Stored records

_ _ _ _ _

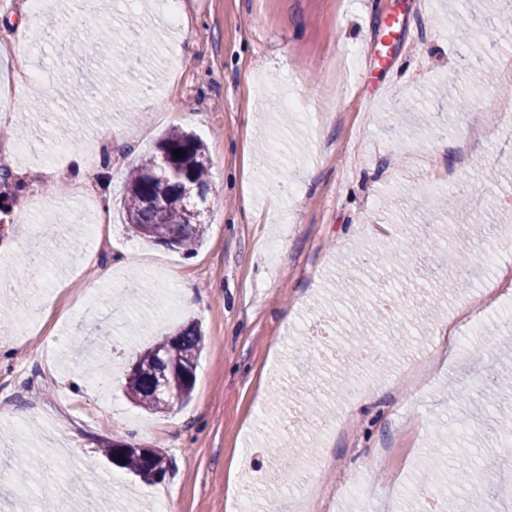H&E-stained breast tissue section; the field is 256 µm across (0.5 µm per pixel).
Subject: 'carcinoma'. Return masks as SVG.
<instances>
[{"label":"carcinoma","mask_w":512,"mask_h":512,"mask_svg":"<svg viewBox=\"0 0 512 512\" xmlns=\"http://www.w3.org/2000/svg\"><path fill=\"white\" fill-rule=\"evenodd\" d=\"M465 34L480 52L491 42L512 36V24L496 10L472 12V25ZM181 151V156L173 152ZM165 155L178 179L166 180L160 171V155ZM210 170L203 144L193 135L182 131L168 132L152 154L136 164L127 178L123 200L127 232L135 237L181 248L190 254L201 241L206 222ZM188 181L200 190V202L187 206L178 196L182 182ZM203 348V336L195 324L164 336L142 352L130 369L125 393L128 400L153 413H164L168 404L158 393L159 382L176 394L180 403L190 397L196 379V362ZM512 390L508 372L497 376L487 388L486 397L494 401L498 392ZM105 455L112 464L127 469L142 482L149 484L164 478L170 464L159 449L143 448L131 443L106 441Z\"/></svg>","instance_id":"1"}]
</instances>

_ _ _ _ _

● **Aim**
The records above must be printed exactly; the pictures stay out.

● **Answer for the task**
H&E-stained breast tissue section; the field is 256 µm across (0.5 µm per pixel).
Subject: 'carcinoma'. Return masks as SVG.
<instances>
[{"label":"carcinoma","mask_w":512,"mask_h":512,"mask_svg":"<svg viewBox=\"0 0 512 512\" xmlns=\"http://www.w3.org/2000/svg\"><path fill=\"white\" fill-rule=\"evenodd\" d=\"M465 34L480 52L491 42L512 36V24L496 10L472 12V25ZM181 151V156L173 152ZM165 155L178 179L166 180L160 171V155ZM210 170L203 144L193 135L182 131L168 132L152 154L136 164L127 178L123 200L127 232L135 237L181 248L190 254L201 241L206 222ZM188 181L200 190V202L187 206L178 196L182 182ZM203 348V336L195 324L164 336L142 352L130 369L125 393L128 400L153 413H164L168 404L158 393L159 382L176 394L180 403L190 397L196 379V362ZM512 390L508 372L497 376L487 388L486 397L494 401L498 392ZM105 455L112 464L127 469L142 482L149 484L164 478L170 464L159 449L143 448L131 443L106 441Z\"/></svg>","instance_id":"1"}]
</instances>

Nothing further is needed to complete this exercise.